DATA SHOWN:
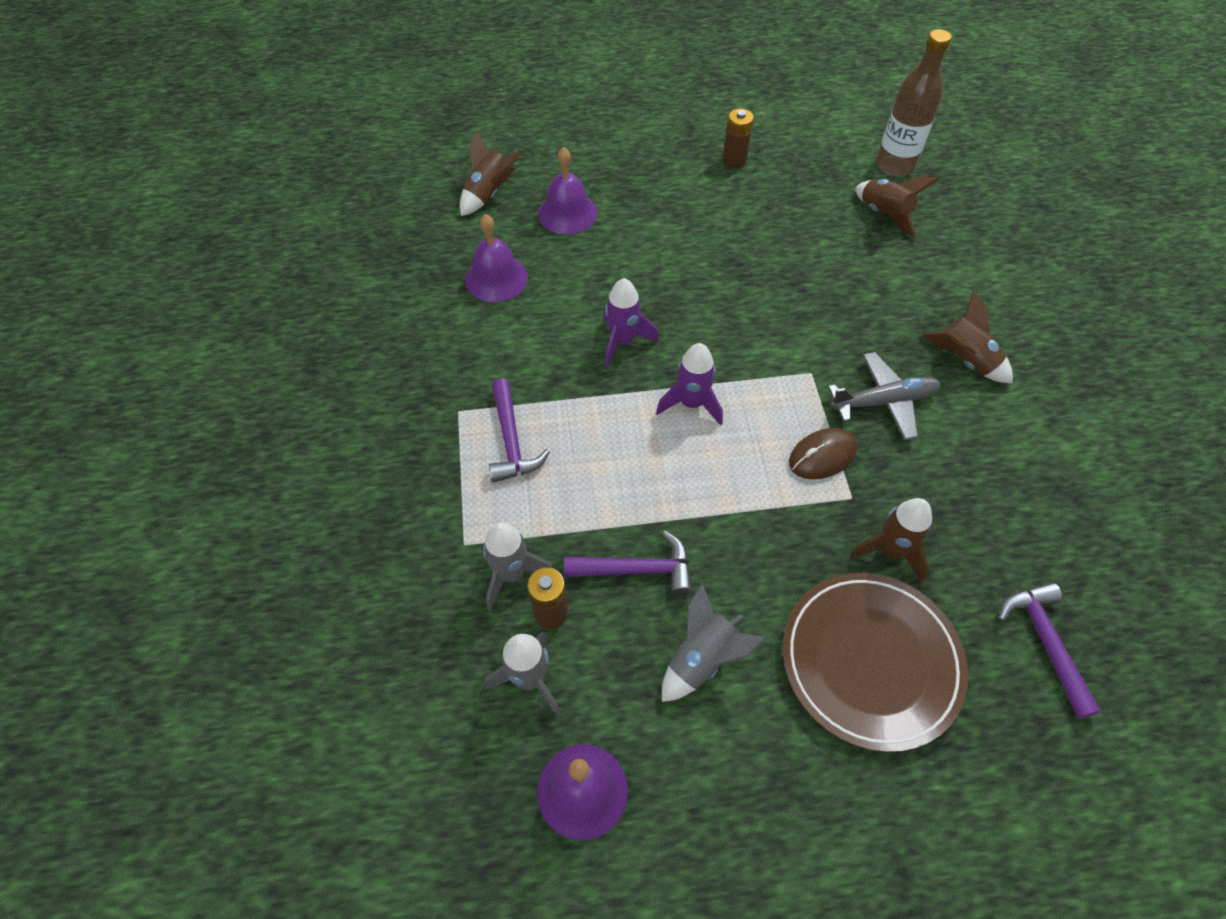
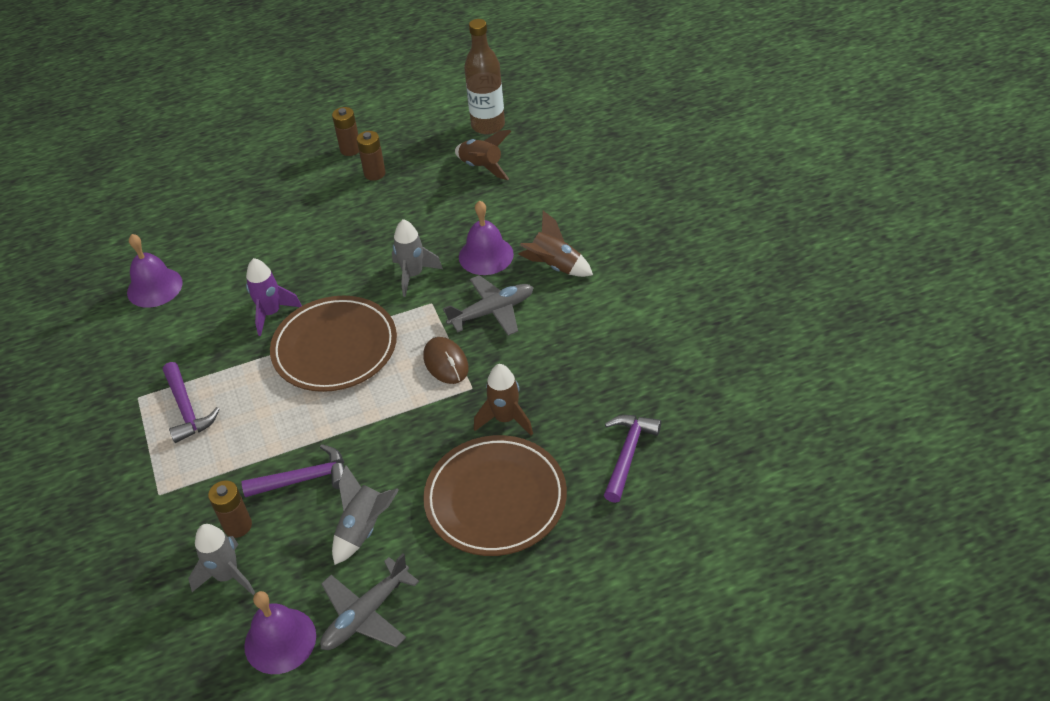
camera: 10 degrees left, 10 degrees down
(489, 194) = (137, 220): brown rocket -> none
(511, 574) = (201, 506): grey rocket -> grey rocket (413, 275)
(567, 213) = (210, 222): purple bell -> purple bell (486, 255)
(691, 403) = (335, 348): purple rocket -> brown plate
(693, 784) = (366, 614): none -> grey plane
(759, 195) = (374, 173): none -> brown battery
(822, 456) = (446, 362): brown mouse -> brown mouse turned 75 degrees counterclockwise
(1045, 642) = (628, 454): purple hammer -> purple hammer turned 45 degrees clockwise

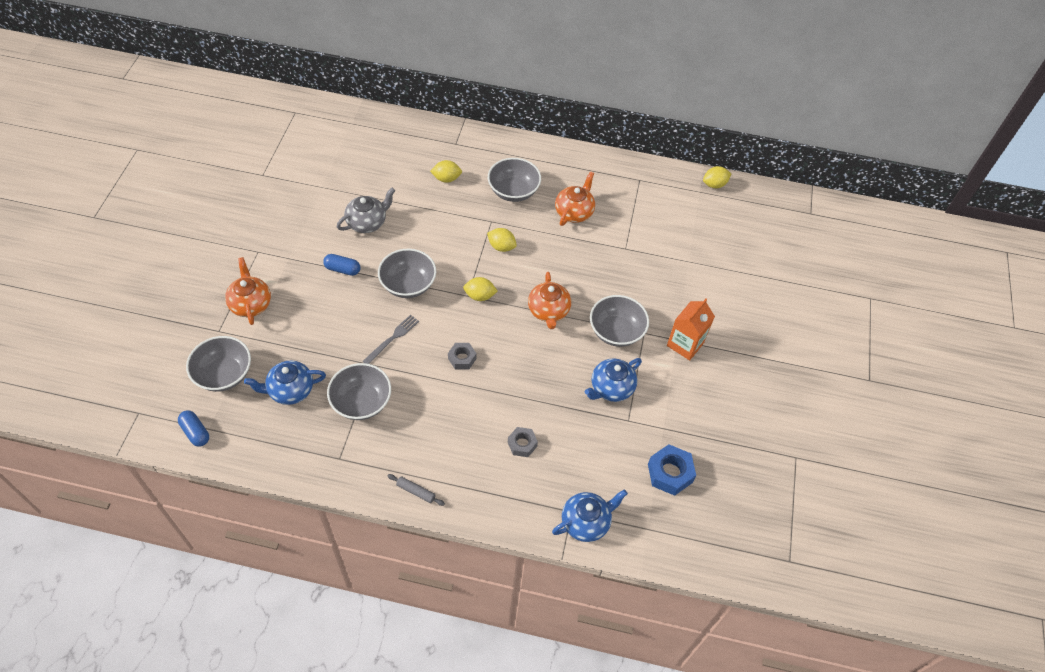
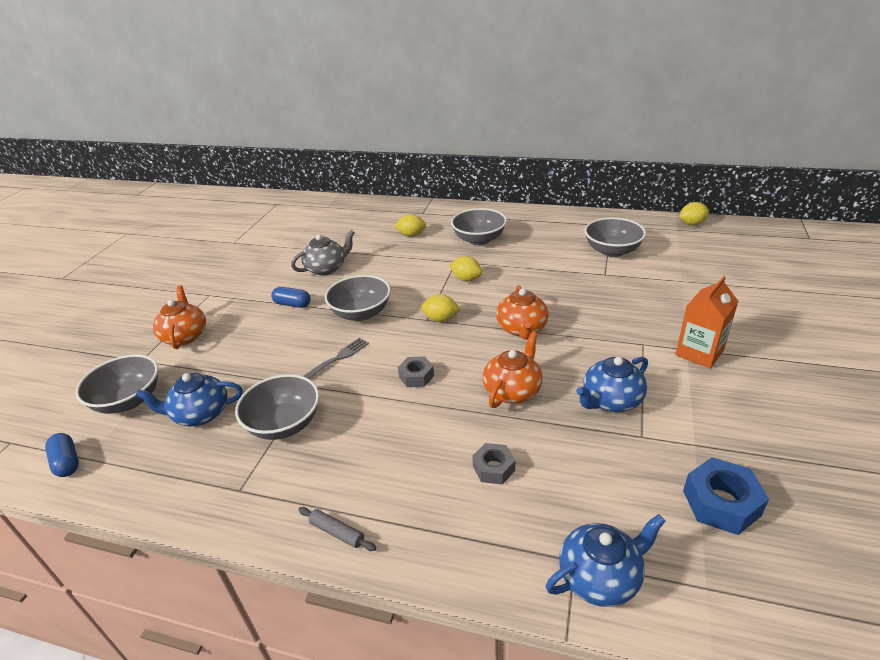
camera: 10 degrees right, 20 degrees down
(574, 212) = (544, 250): orange teapot -> orange teapot (513, 390)
(616, 331) = (607, 344): grey bowl -> grey bowl (612, 251)

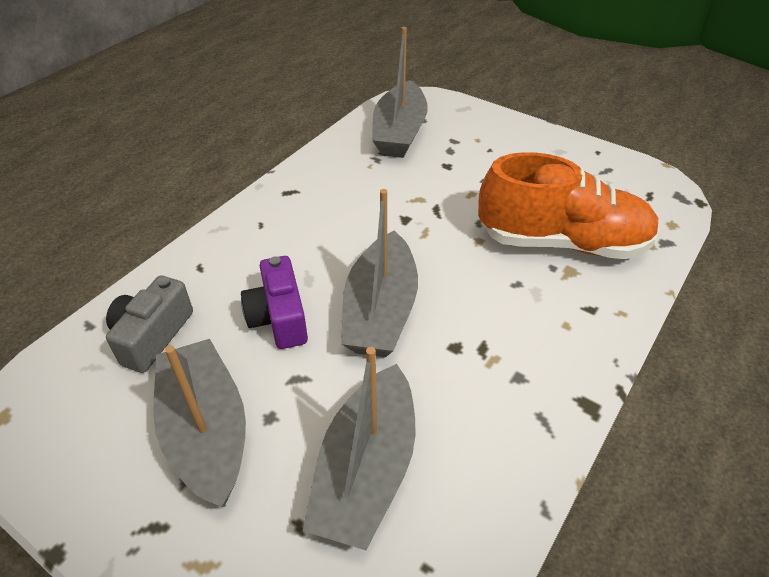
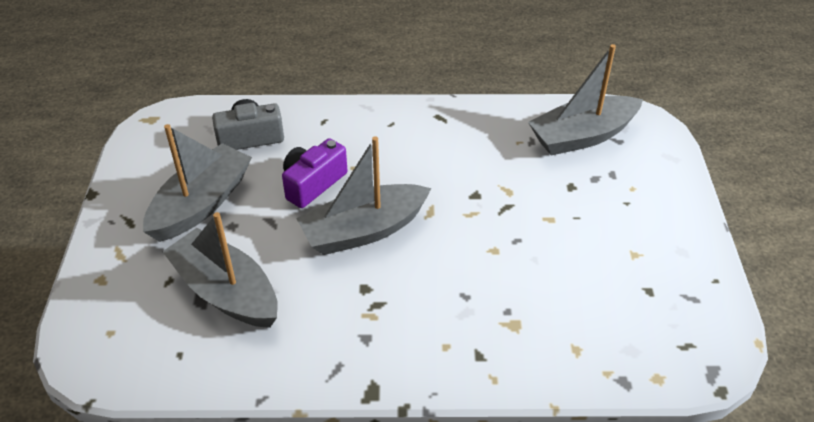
camera: 55 degrees right, 0 degrees up
(366, 470) = (226, 292): grey boat -> grey boat turned 60 degrees clockwise
(562, 242) = (545, 305): orange shoe -> none

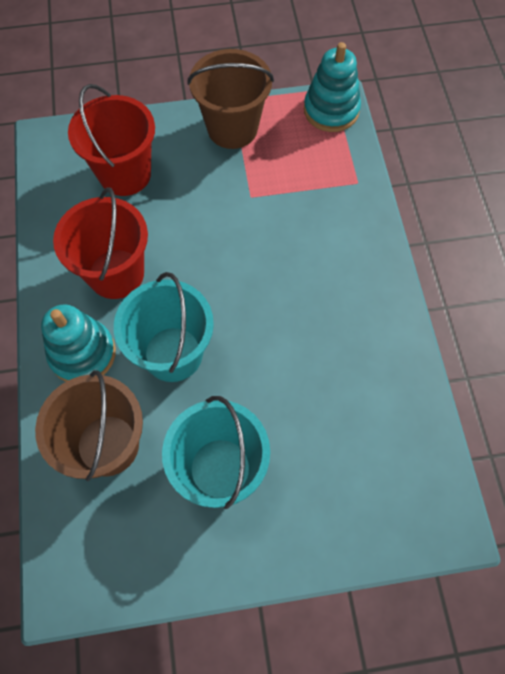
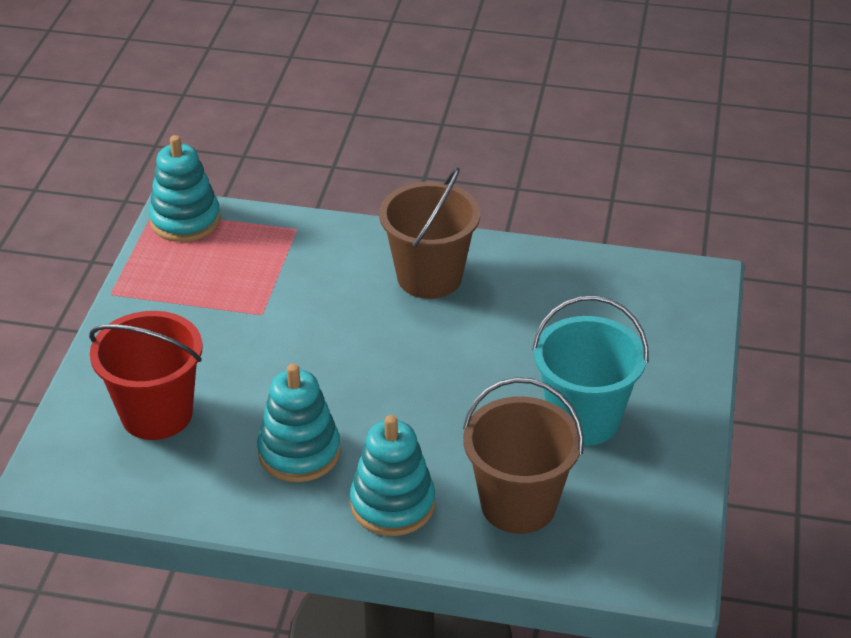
camera: 70 degrees left, 25 degrees down
(116, 274) = (299, 452): red bucket -> turquoise stacking toy
(173, 354) = (432, 425): turquoise bucket -> none
(232, 128) = (154, 304): brown bucket -> brown bucket (429, 277)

ASSIGNMENT: Each entry should appear again exactly as written, pictures excluded.

WRITTEN ANSWER:
camera: 10 degrees left, 10 degrees down
(489, 194) = (137, 220): brown rocket -> none
(511, 574) = (201, 506): grey rocket -> grey rocket (413, 275)
(567, 213) = (210, 222): purple bell -> purple bell (486, 255)
(691, 403) = (335, 348): purple rocket -> brown plate
(693, 784) = (366, 614): none -> grey plane
(759, 195) = (374, 173): none -> brown battery
(822, 456) = (446, 362): brown mouse -> brown mouse turned 75 degrees counterclockwise
(1045, 642) = (628, 454): purple hammer -> purple hammer turned 45 degrees clockwise

camera: 10 degrees right, 20 degrees down
(574, 212) = (544, 250): orange teapot -> orange teapot (513, 390)
(616, 331) = (607, 344): grey bowl -> grey bowl (612, 251)

camera: 55 degrees right, 0 degrees up
(366, 470) = (226, 292): grey boat -> grey boat turned 60 degrees clockwise
(562, 242) = (545, 305): orange shoe -> none

camera: 70 degrees left, 25 degrees down
(116, 274) = (299, 452): red bucket -> turquoise stacking toy
(173, 354) = (432, 425): turquoise bucket -> none
(232, 128) = (154, 304): brown bucket -> brown bucket (429, 277)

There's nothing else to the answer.